▶ [What is expected] Pick every line out of the entries below that holds the string "drum", and report them.

##### Records for the task

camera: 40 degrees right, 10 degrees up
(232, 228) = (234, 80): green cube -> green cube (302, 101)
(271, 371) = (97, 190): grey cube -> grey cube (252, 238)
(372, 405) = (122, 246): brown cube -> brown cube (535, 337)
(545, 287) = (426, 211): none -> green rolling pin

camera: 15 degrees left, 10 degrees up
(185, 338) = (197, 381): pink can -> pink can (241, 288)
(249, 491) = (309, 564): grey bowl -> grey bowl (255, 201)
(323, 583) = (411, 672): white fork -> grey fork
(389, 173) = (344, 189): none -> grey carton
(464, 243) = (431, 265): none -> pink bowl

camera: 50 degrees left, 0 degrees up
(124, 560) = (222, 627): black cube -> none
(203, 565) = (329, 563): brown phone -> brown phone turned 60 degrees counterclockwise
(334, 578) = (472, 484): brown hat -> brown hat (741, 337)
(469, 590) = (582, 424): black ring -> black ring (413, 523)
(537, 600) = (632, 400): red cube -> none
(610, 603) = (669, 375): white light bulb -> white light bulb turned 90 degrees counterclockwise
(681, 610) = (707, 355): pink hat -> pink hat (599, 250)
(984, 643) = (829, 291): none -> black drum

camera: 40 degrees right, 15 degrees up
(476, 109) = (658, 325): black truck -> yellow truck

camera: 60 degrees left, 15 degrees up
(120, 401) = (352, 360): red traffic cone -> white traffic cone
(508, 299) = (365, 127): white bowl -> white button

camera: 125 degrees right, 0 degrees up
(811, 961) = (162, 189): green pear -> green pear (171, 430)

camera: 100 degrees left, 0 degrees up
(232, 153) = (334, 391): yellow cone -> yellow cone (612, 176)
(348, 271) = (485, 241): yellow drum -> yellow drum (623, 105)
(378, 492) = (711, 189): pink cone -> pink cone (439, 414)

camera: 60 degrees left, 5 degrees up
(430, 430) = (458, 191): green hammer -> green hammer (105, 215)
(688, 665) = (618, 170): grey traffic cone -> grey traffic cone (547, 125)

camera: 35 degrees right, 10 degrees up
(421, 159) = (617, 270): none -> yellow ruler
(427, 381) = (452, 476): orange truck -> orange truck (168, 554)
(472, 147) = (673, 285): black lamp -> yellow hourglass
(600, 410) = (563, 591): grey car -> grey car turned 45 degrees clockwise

##########

▶ [Response box]
(984, 643) = (829, 291): none -> black drum
(348, 271) = (485, 241): yellow drum -> yellow drum (623, 105)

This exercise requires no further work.